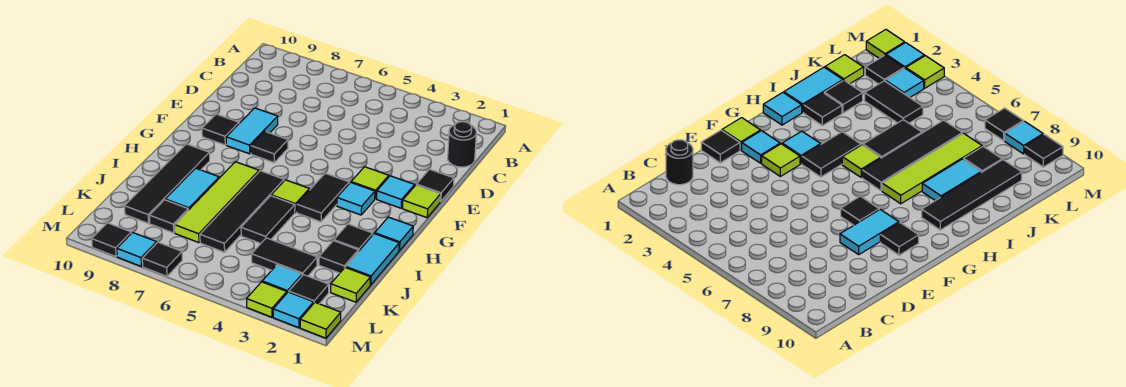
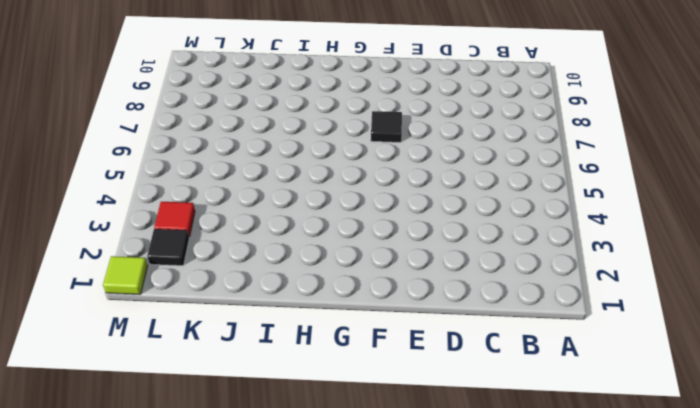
red tile L3 level 1 -> cyan tile L3 level 1
none -> black round brick C1 level 1
none -> black tile E1 level 1
none -> cyan tile E8:F8 level 1
none -> lime tile F1 level 1

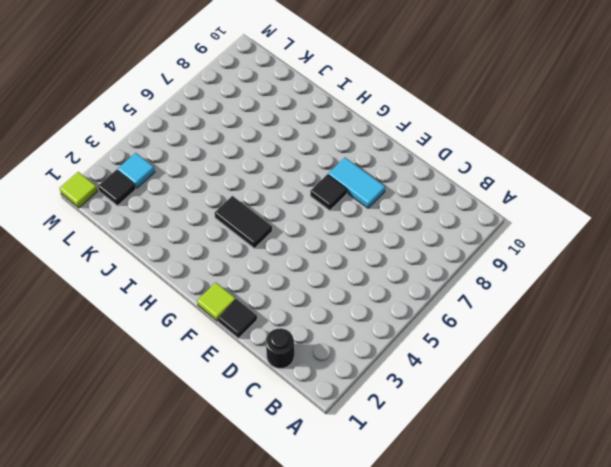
none -> cyan tile F2 level 1
none -> lime tile F3 level 1
none -> black tile F9 level 1
none -> cyan tile G3 level 1

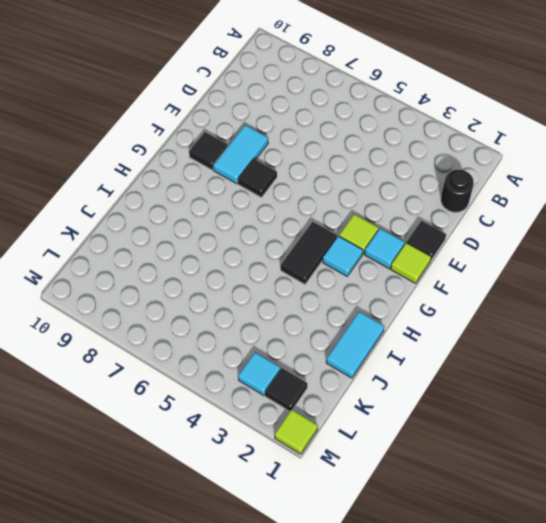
none -> cyan tile H1 level 1
none -> lime tile H5 level 1
none -> black tile H6:K6 level 1
none -> lime tile H7:K7 level 1

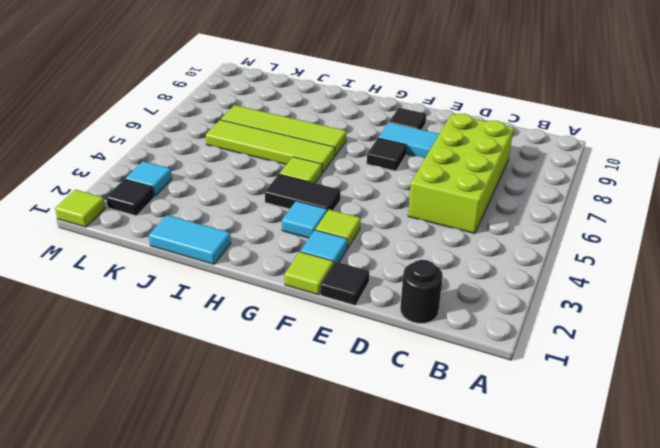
lime brick C5:D8 level 1 -> none
lime tile H6:K6 level 1 -> black tile H6:K6 level 1
none -> cyan tile H1 level 1
none -> black tile H9:K9 level 1
none -> black tile I2 level 1
none -> black tile I5:J5 level 1

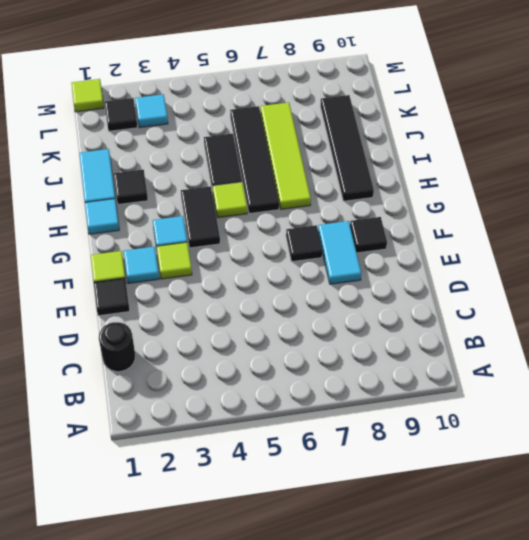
none -> cyan tile I8:J8 level 1
none -> black tile J2 level 1
none -> lime tile K1 level 1
none -> black tile K3:K4 level 1

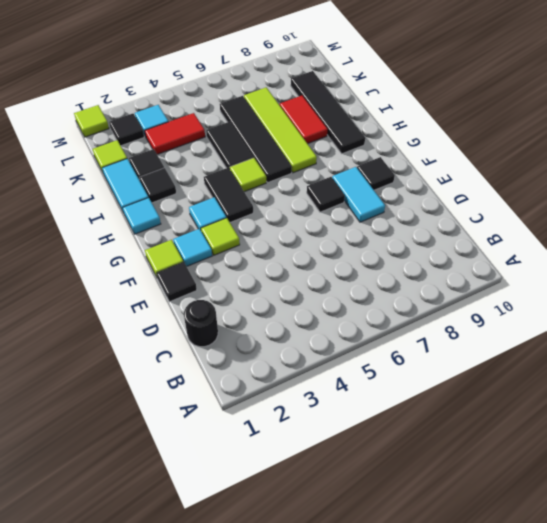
red tile I8:J8 level 1 -> cyan tile I8:J8 level 1
red tile K3:K4 level 1 -> black tile K3:K4 level 1
none -> black tile K8 level 1
none -> cyan tile M2 level 1
none -> lime tile M3 level 1
none -> black tile M7 level 1

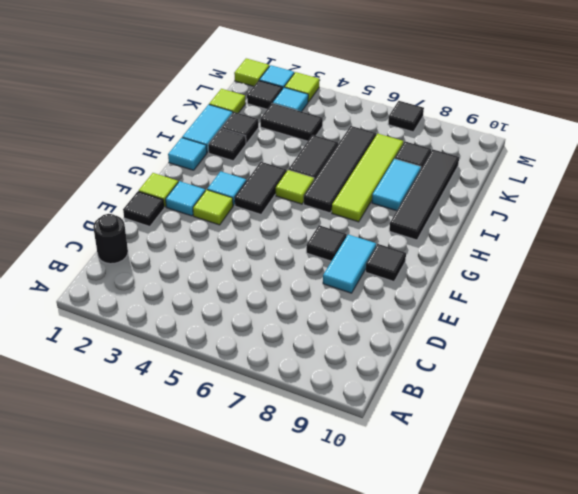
none -> cyan tile M8 level 1
none -> black tile M9 level 1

**WHAT YOU SHOULD DO**
Working from the listing above, pick out every line that has "lime" and copy it.

**ANSWER TO THIS TASK**
none -> lime tile F1 level 1
none -> lime tile F3 level 1
none -> lime tile H5 level 1
none -> lime tile H7:K7 level 1
lime brick C5:D8 level 1 -> none
lime tile H6:K6 level 1 -> black tile H6:K6 level 1
none -> lime tile K1 level 1
none -> lime tile M3 level 1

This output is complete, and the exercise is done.